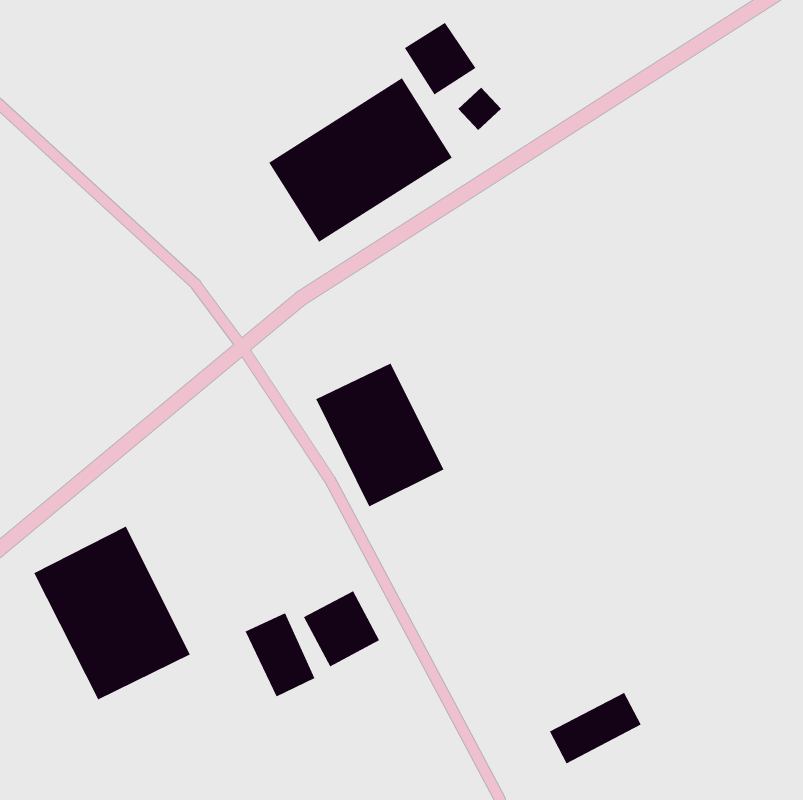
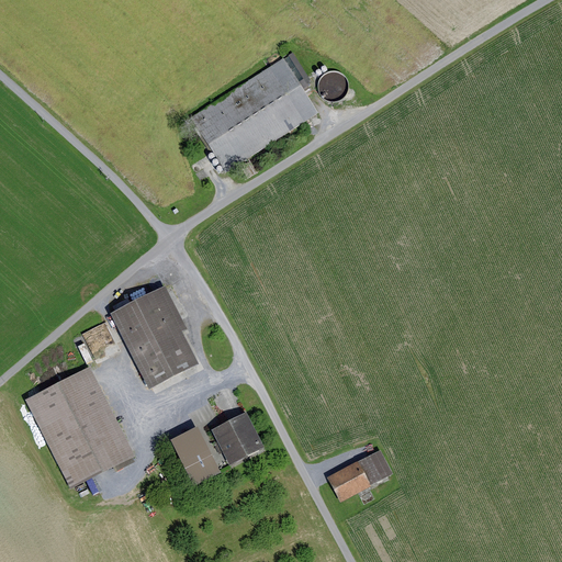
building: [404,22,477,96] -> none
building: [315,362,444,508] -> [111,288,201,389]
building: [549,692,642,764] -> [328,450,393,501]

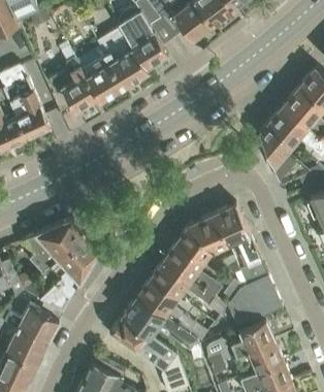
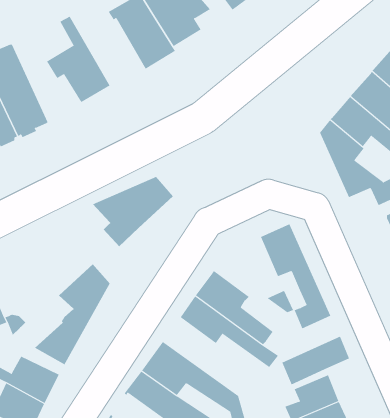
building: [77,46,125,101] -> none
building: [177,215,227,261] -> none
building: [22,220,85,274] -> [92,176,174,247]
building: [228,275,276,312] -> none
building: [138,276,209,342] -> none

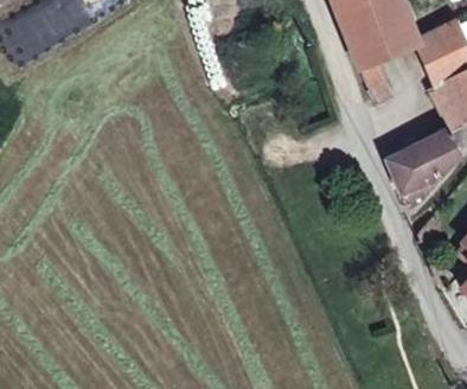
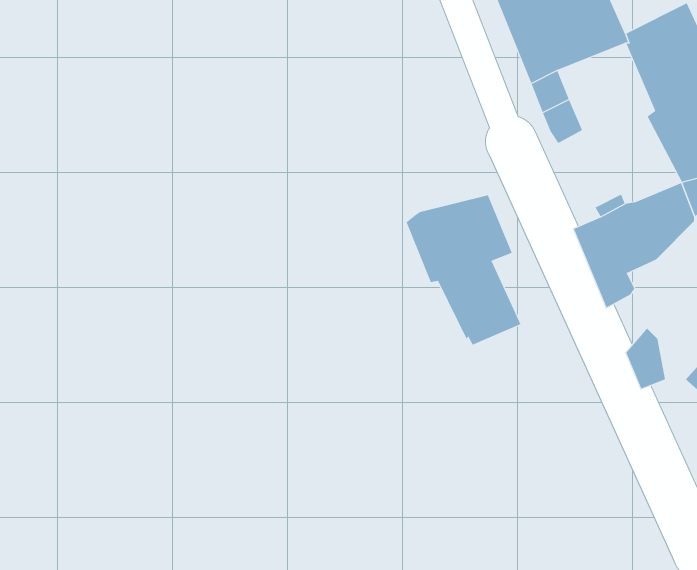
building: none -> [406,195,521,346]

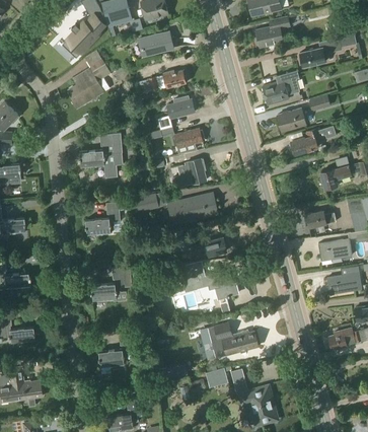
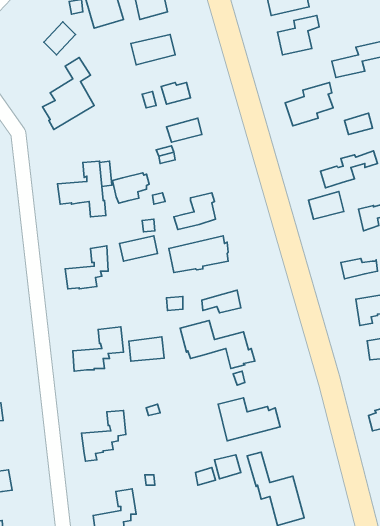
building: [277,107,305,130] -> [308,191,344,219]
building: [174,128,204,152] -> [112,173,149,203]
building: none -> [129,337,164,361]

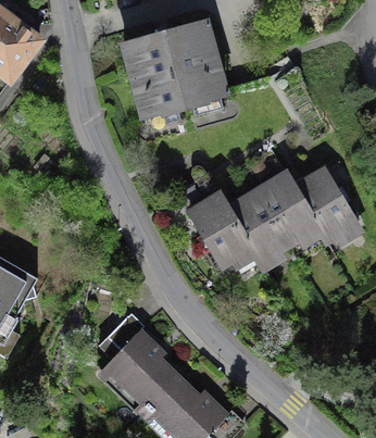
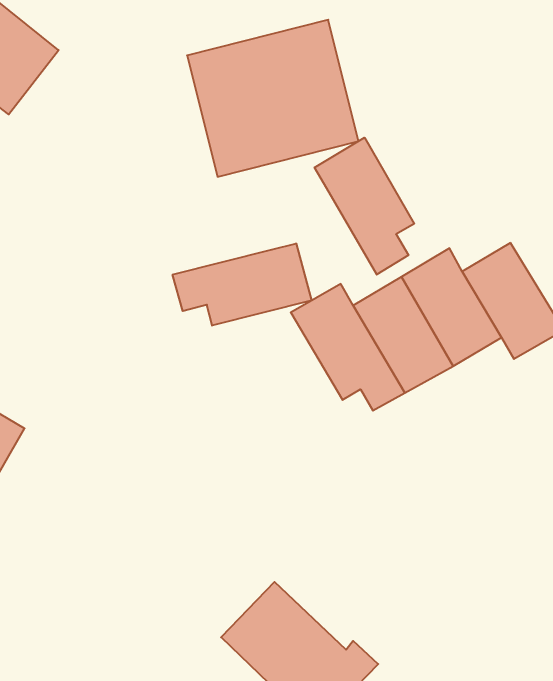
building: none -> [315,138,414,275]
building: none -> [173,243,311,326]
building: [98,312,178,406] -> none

* **Work to be completed**
Leaving the pictures aside, output each entry above exactly as written.

* **Solution to this problem**
building: [404,22,477,96] -> none
building: [315,362,444,508] -> [111,288,201,389]
building: [549,692,642,764] -> [328,450,393,501]

building: [77,46,125,101] -> none
building: [177,215,227,261] -> none
building: [22,220,85,274] -> [92,176,174,247]
building: [228,275,276,312] -> none
building: [138,276,209,342] -> none

building: none -> [406,195,521,346]

building: [277,107,305,130] -> [308,191,344,219]
building: [174,128,204,152] -> [112,173,149,203]
building: none -> [129,337,164,361]

building: none -> [315,138,414,275]
building: none -> [173,243,311,326]
building: [98,312,178,406] -> none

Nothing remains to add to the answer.